-- What you are asked to do --
Down to the last line below, write out every line exactly, starting with the one that contains "red strawberry" and leaving out the pictures.

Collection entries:
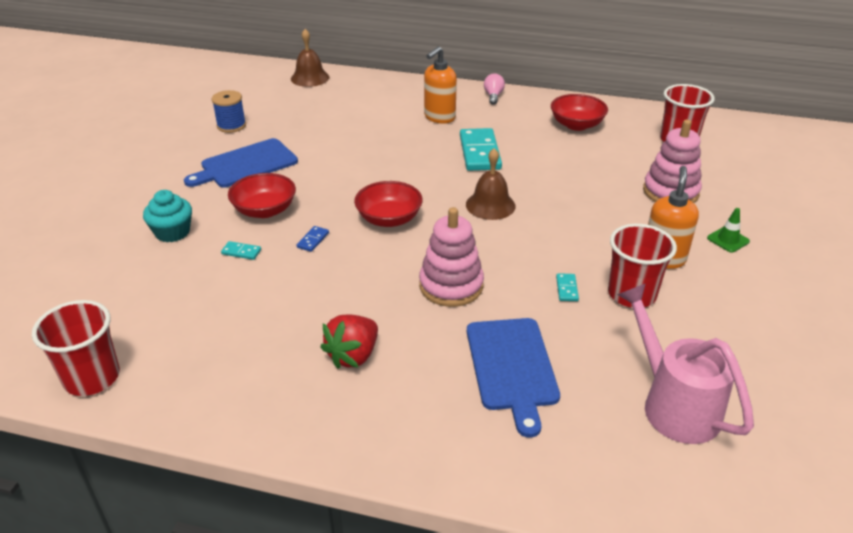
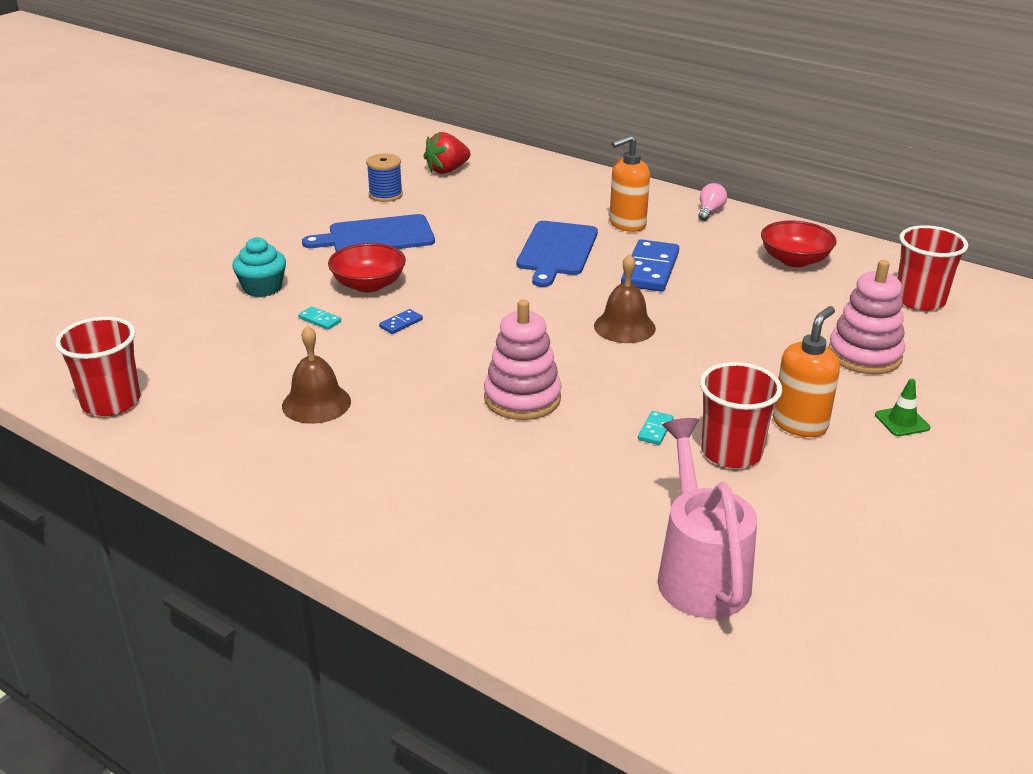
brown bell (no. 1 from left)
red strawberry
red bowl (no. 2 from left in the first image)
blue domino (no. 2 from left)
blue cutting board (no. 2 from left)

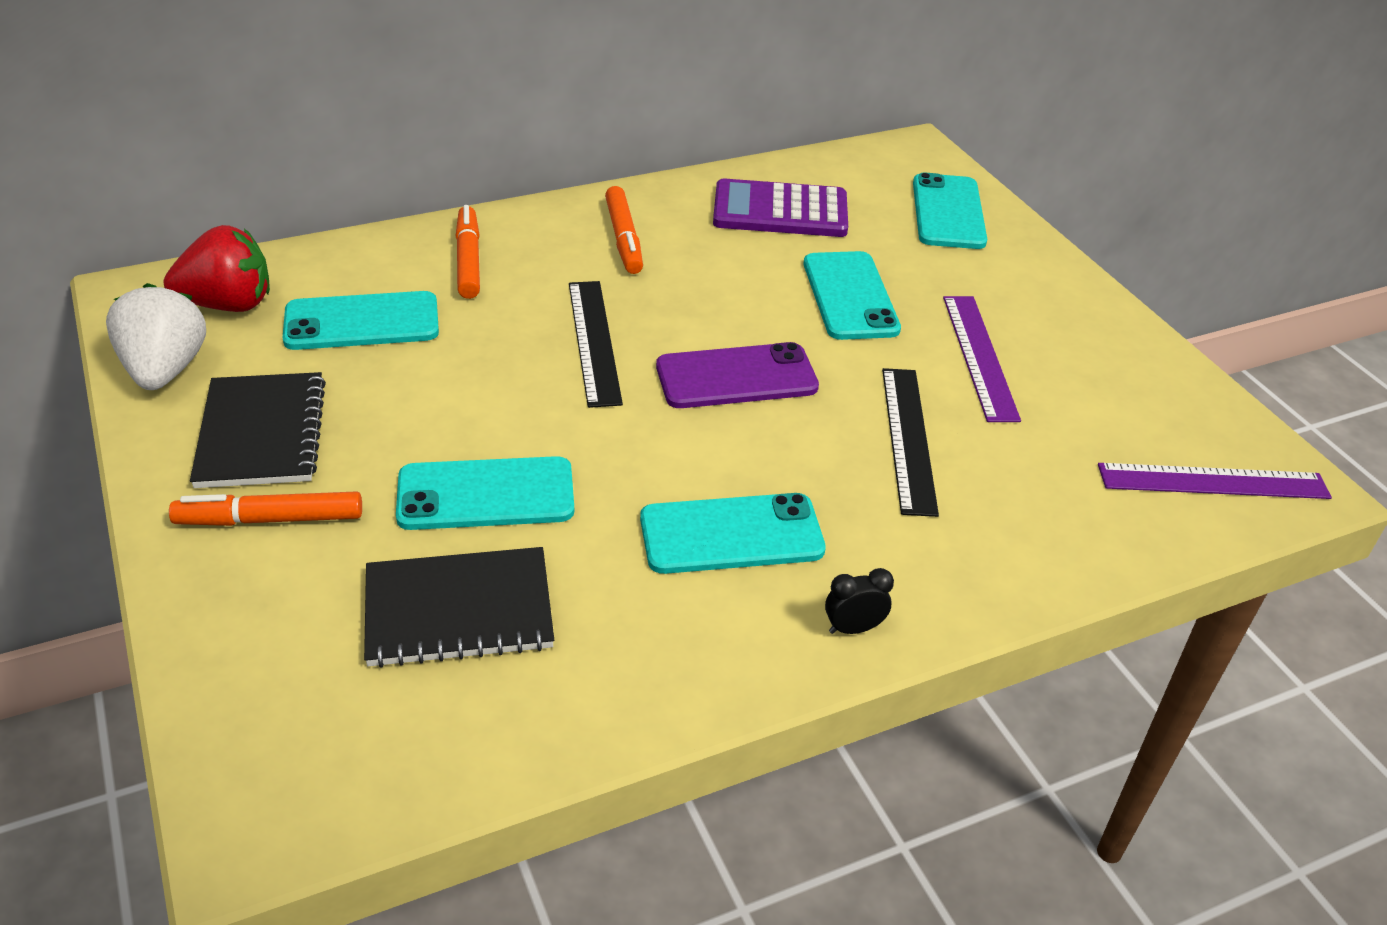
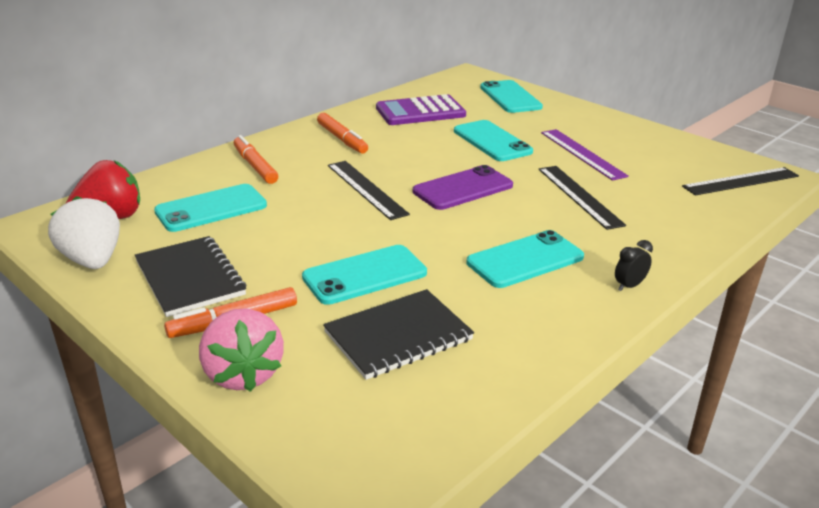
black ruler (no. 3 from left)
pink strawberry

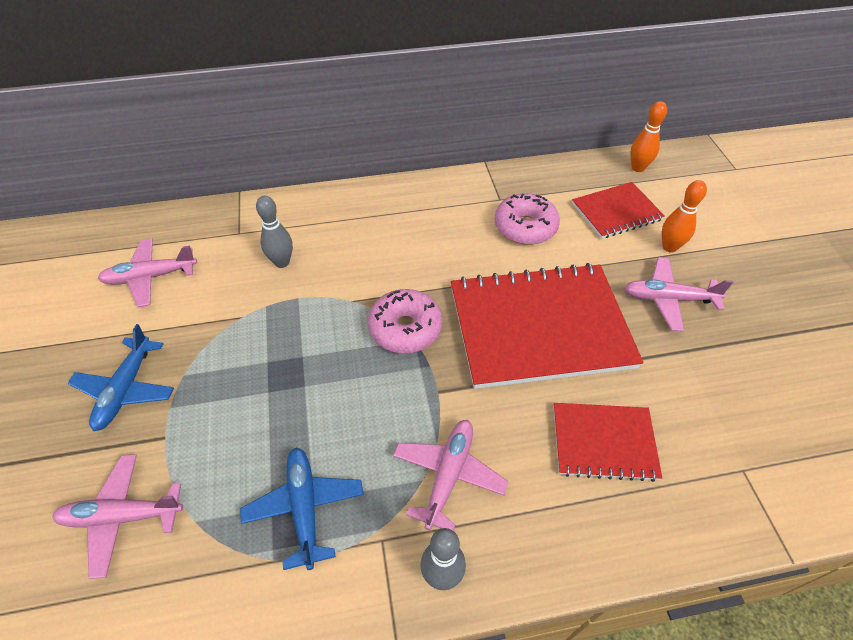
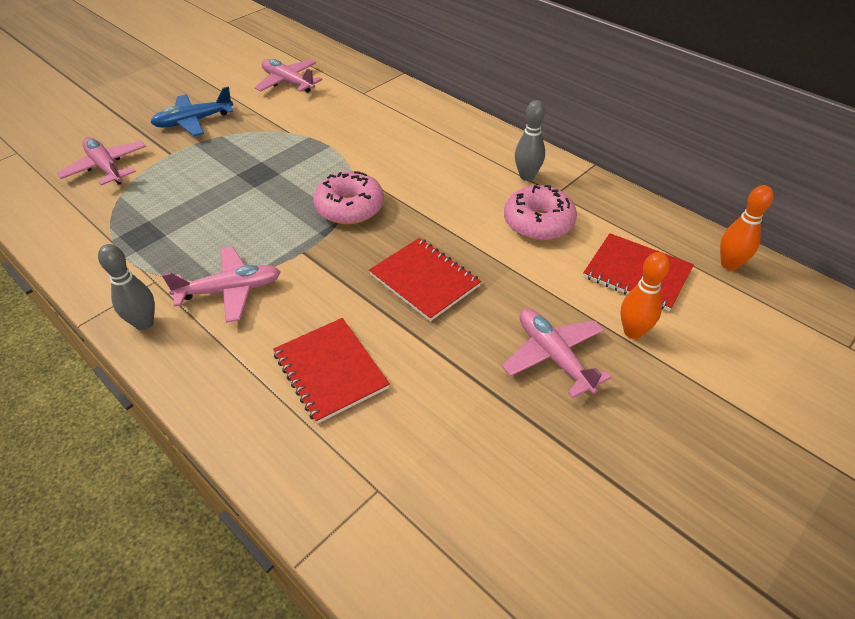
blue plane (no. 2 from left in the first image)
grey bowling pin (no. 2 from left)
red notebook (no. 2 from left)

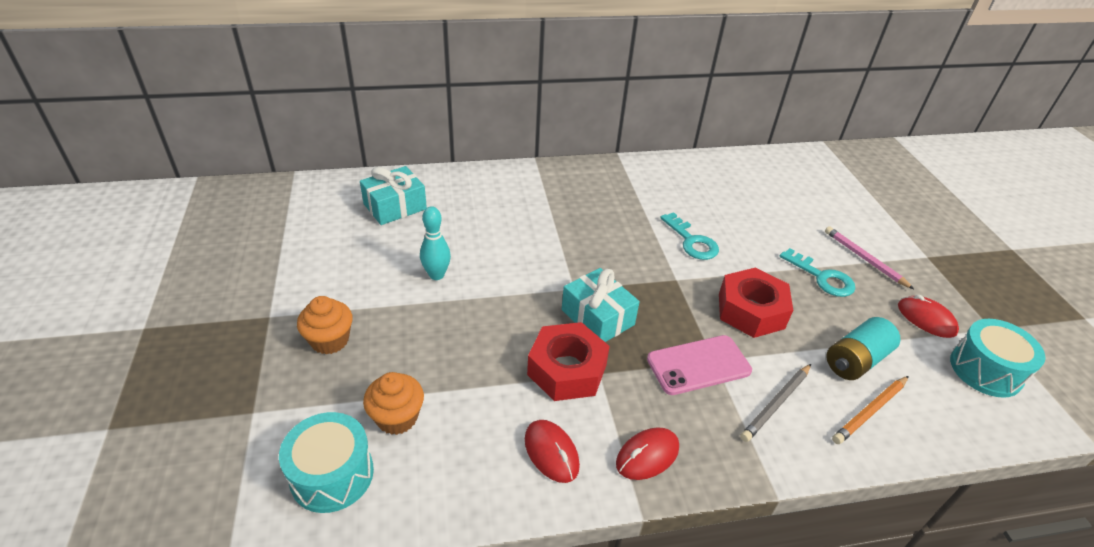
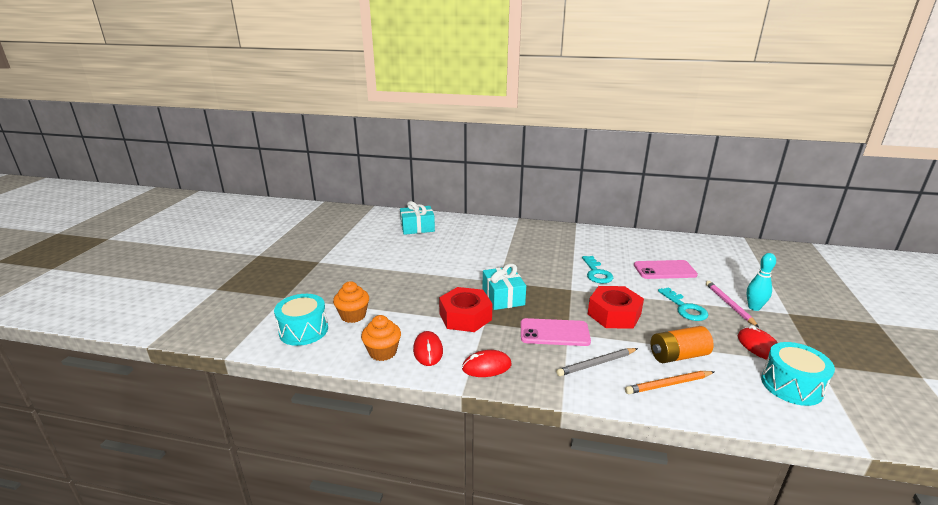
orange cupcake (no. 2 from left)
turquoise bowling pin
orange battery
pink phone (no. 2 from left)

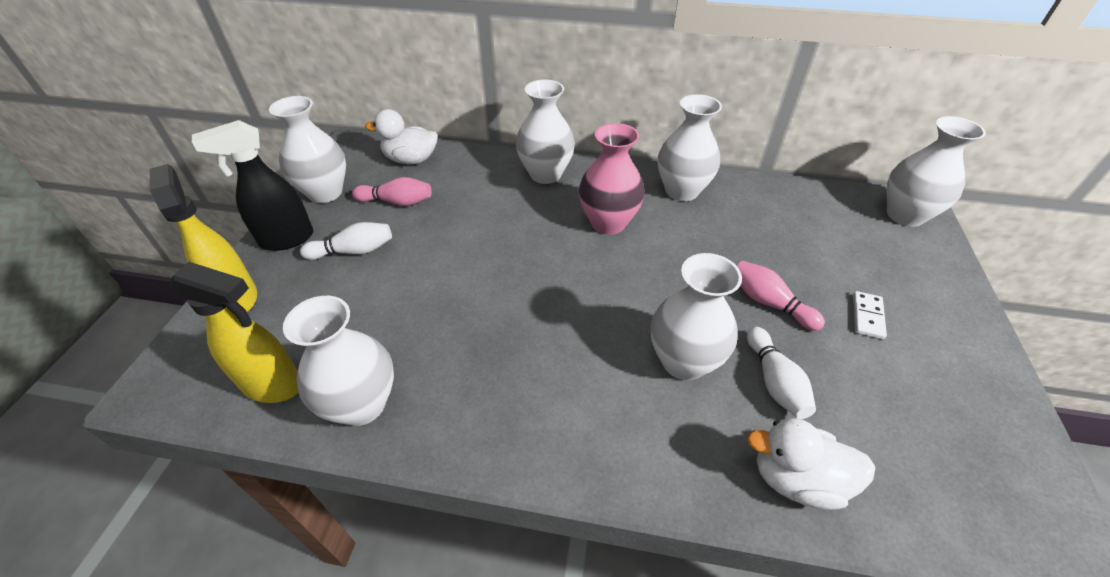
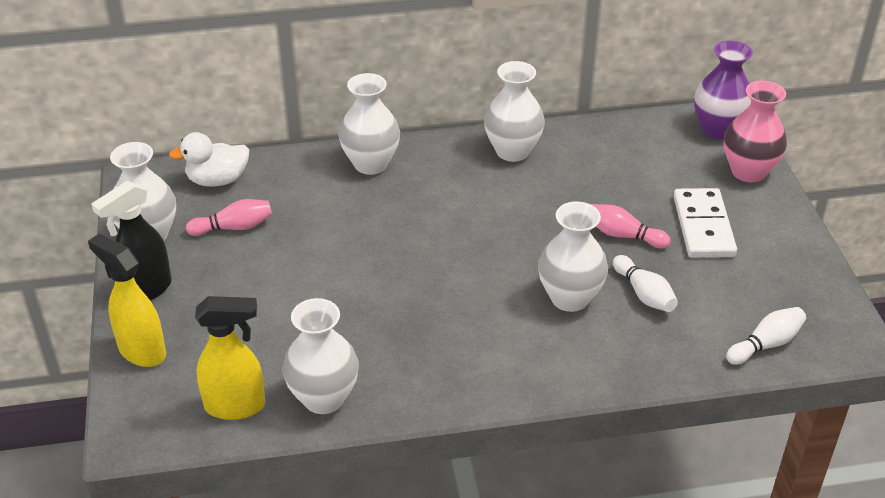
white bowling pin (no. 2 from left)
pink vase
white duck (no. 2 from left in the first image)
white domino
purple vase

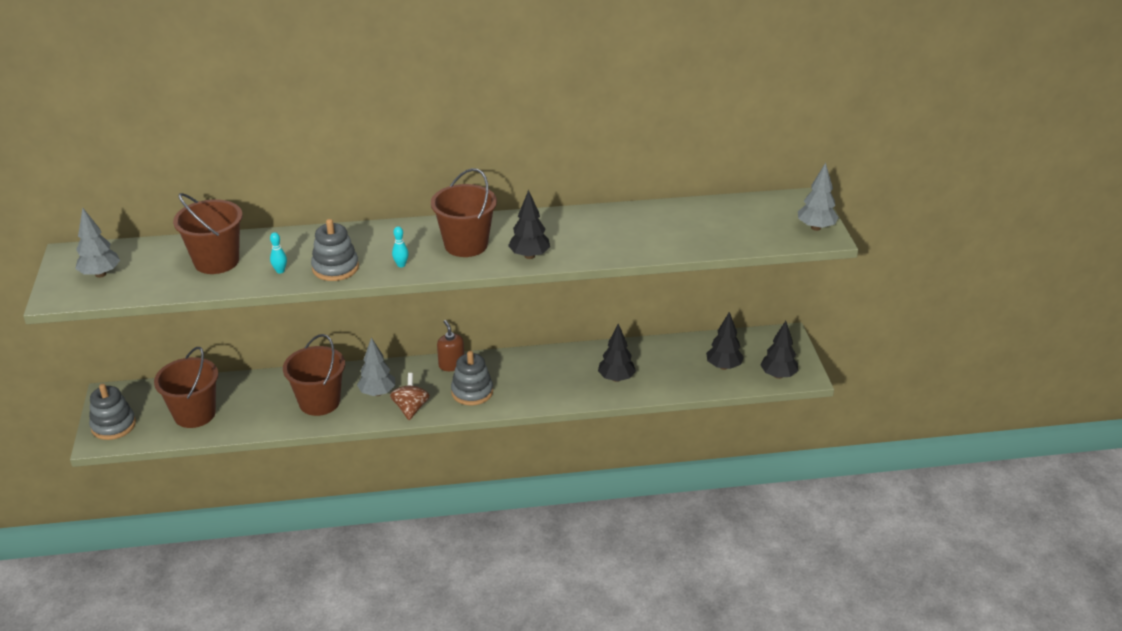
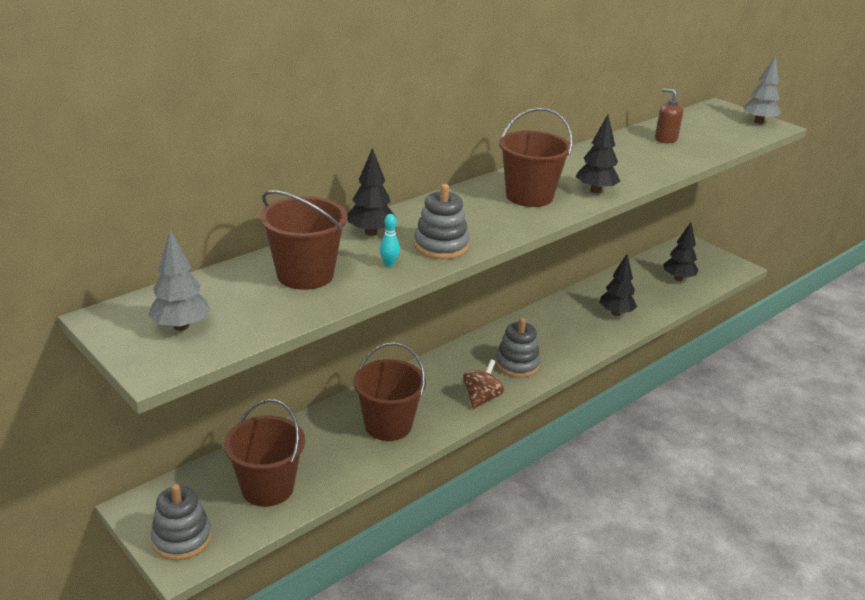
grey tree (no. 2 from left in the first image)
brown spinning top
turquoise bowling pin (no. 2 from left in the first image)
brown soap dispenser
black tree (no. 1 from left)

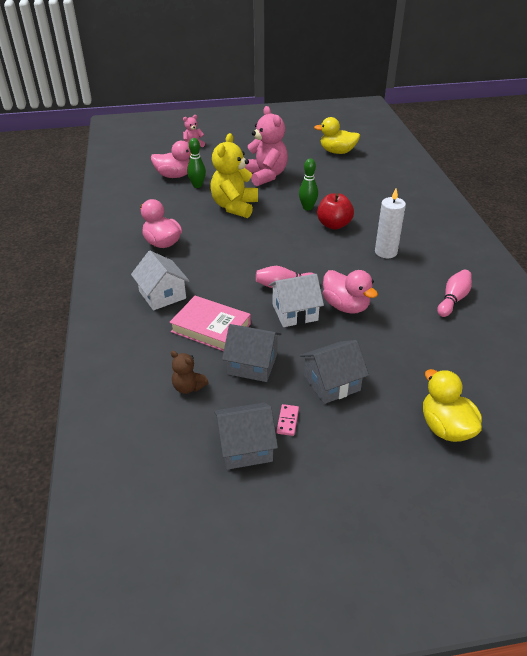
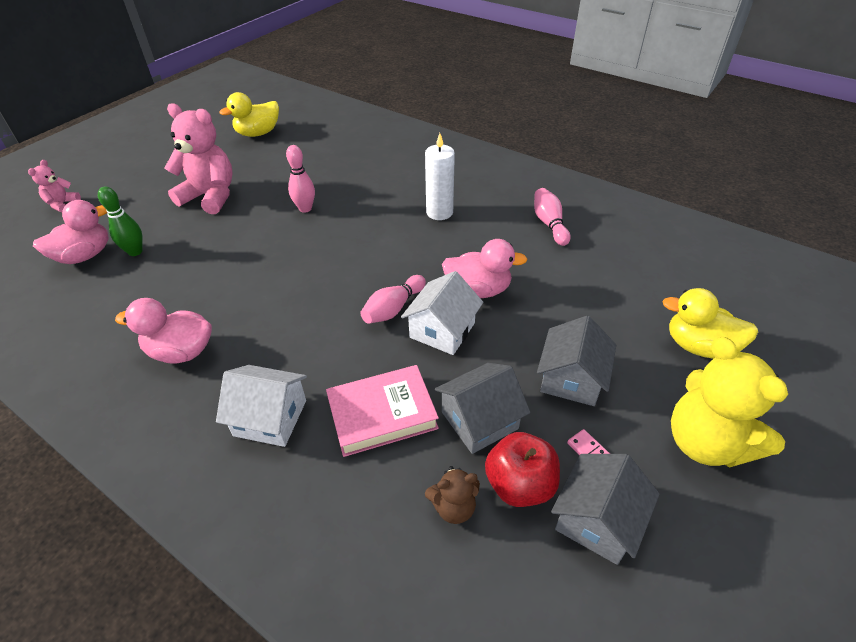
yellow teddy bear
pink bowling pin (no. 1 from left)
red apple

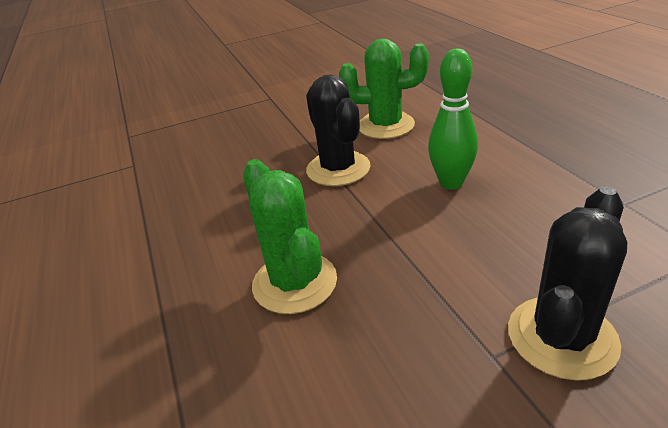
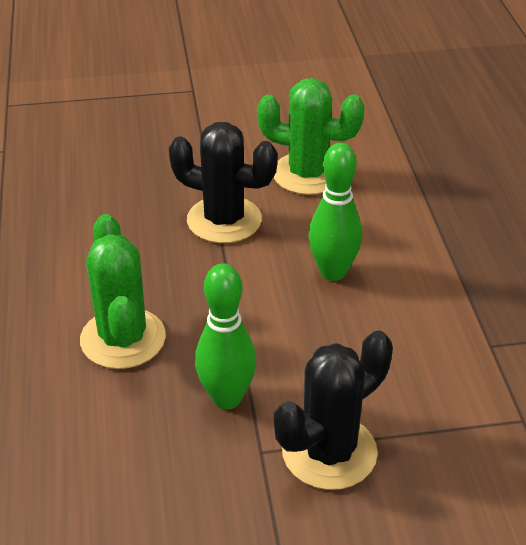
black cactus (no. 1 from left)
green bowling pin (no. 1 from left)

-- Exercise response --
red strawberry
red bowl (no. 2 from left in the first image)
blue domino (no. 2 from left)
blue cutting board (no. 2 from left)

black ruler (no. 3 from left)
pink strawberry

blue plane (no. 2 from left in the first image)
grey bowling pin (no. 2 from left)
red notebook (no. 2 from left)

orange cupcake (no. 2 from left)
turquoise bowling pin
orange battery
pink phone (no. 2 from left)

white bowling pin (no. 2 from left)
pink vase
white duck (no. 2 from left in the first image)
white domino
purple vase

grey tree (no. 2 from left in the first image)
brown spinning top
turquoise bowling pin (no. 2 from left in the first image)
brown soap dispenser
black tree (no. 1 from left)

yellow teddy bear
pink bowling pin (no. 1 from left)
red apple

black cactus (no. 1 from left)
green bowling pin (no. 1 from left)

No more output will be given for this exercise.